- Problem requirements
When you copy the material below, keep every line exact and leave each picture out.

- Data records

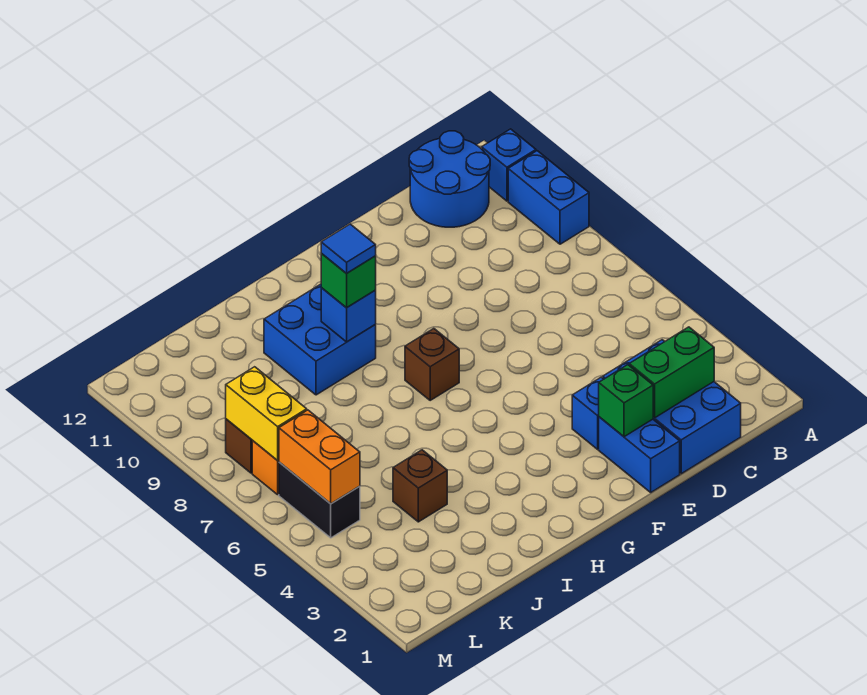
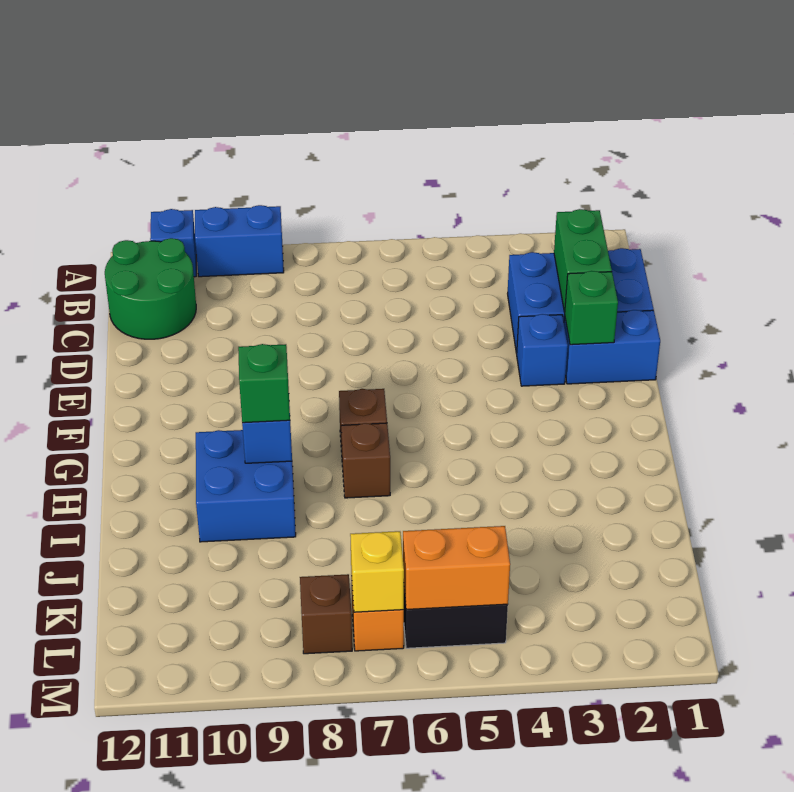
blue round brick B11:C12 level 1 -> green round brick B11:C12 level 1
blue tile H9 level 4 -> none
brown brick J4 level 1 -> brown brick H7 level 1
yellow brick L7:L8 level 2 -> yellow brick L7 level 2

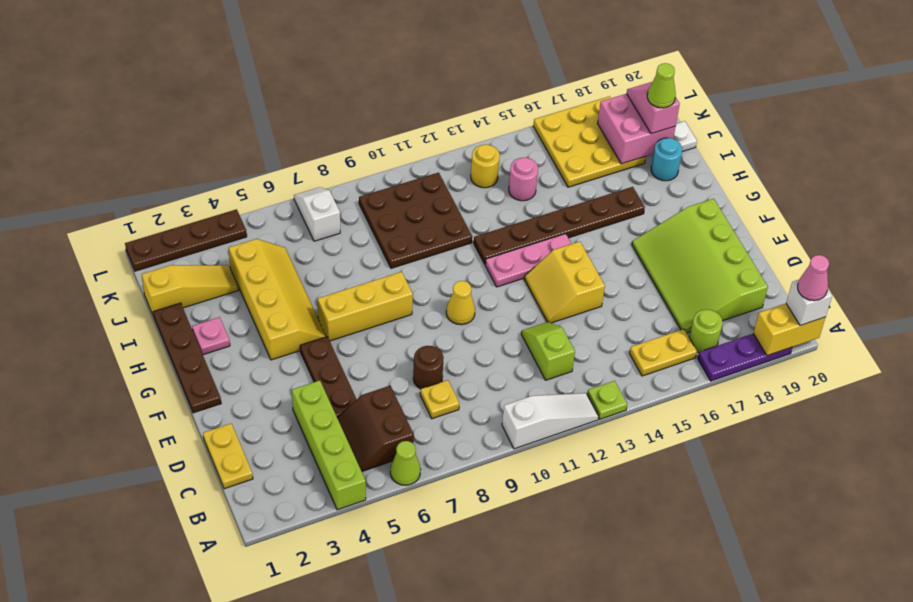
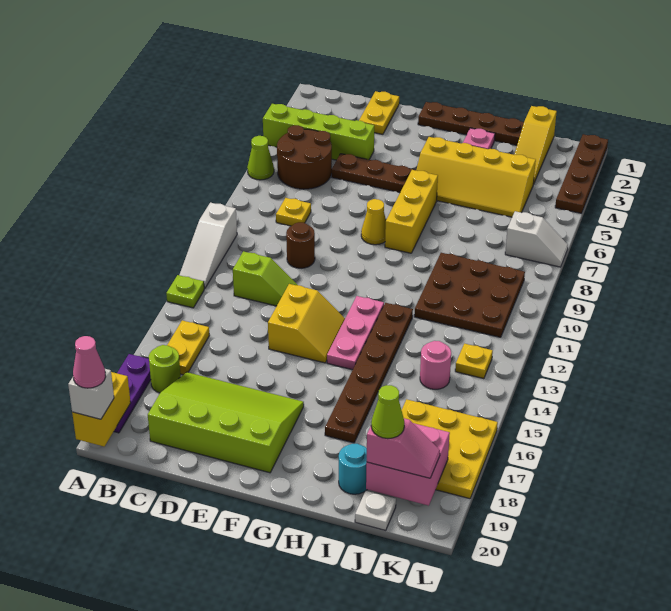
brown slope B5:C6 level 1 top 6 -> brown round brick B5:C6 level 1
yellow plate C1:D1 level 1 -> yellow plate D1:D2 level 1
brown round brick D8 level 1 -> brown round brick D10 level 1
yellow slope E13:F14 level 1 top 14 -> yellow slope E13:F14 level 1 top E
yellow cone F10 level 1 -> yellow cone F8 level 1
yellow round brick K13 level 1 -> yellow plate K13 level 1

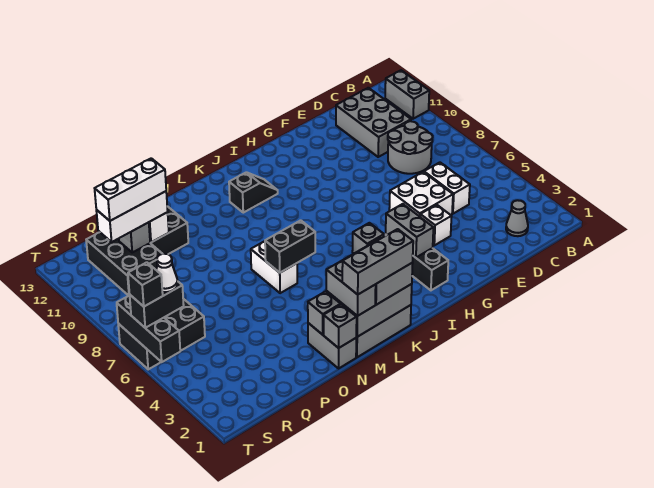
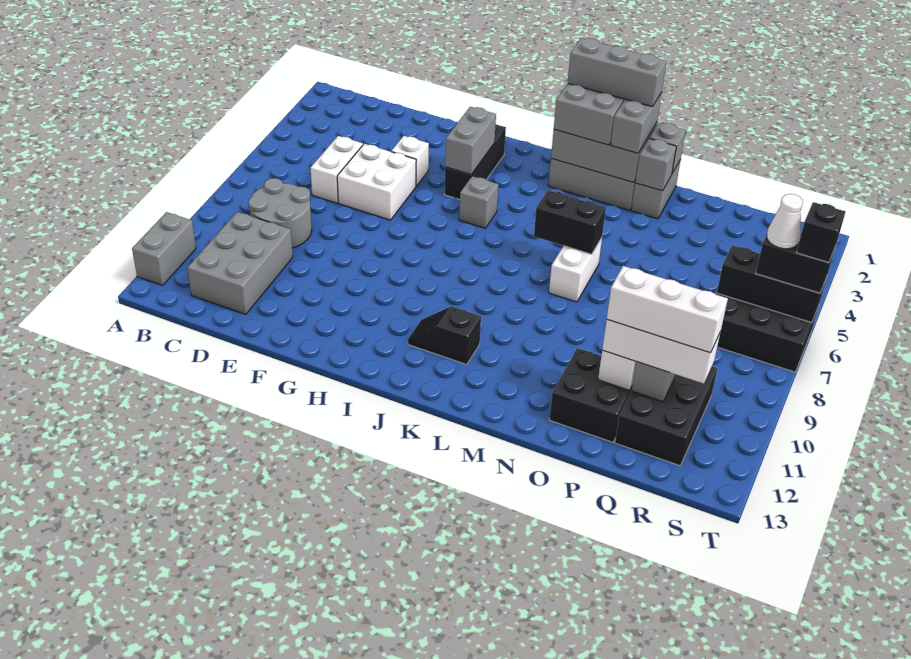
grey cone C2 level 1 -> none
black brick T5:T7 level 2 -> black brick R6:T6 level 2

- Task response
blue round brick B11:C12 level 1 -> green round brick B11:C12 level 1
blue tile H9 level 4 -> none
brown brick J4 level 1 -> brown brick H7 level 1
yellow brick L7:L8 level 2 -> yellow brick L7 level 2

brown slope B5:C6 level 1 top 6 -> brown round brick B5:C6 level 1
yellow plate C1:D1 level 1 -> yellow plate D1:D2 level 1
brown round brick D8 level 1 -> brown round brick D10 level 1
yellow slope E13:F14 level 1 top 14 -> yellow slope E13:F14 level 1 top E
yellow cone F10 level 1 -> yellow cone F8 level 1
yellow round brick K13 level 1 -> yellow plate K13 level 1

grey cone C2 level 1 -> none
black brick T5:T7 level 2 -> black brick R6:T6 level 2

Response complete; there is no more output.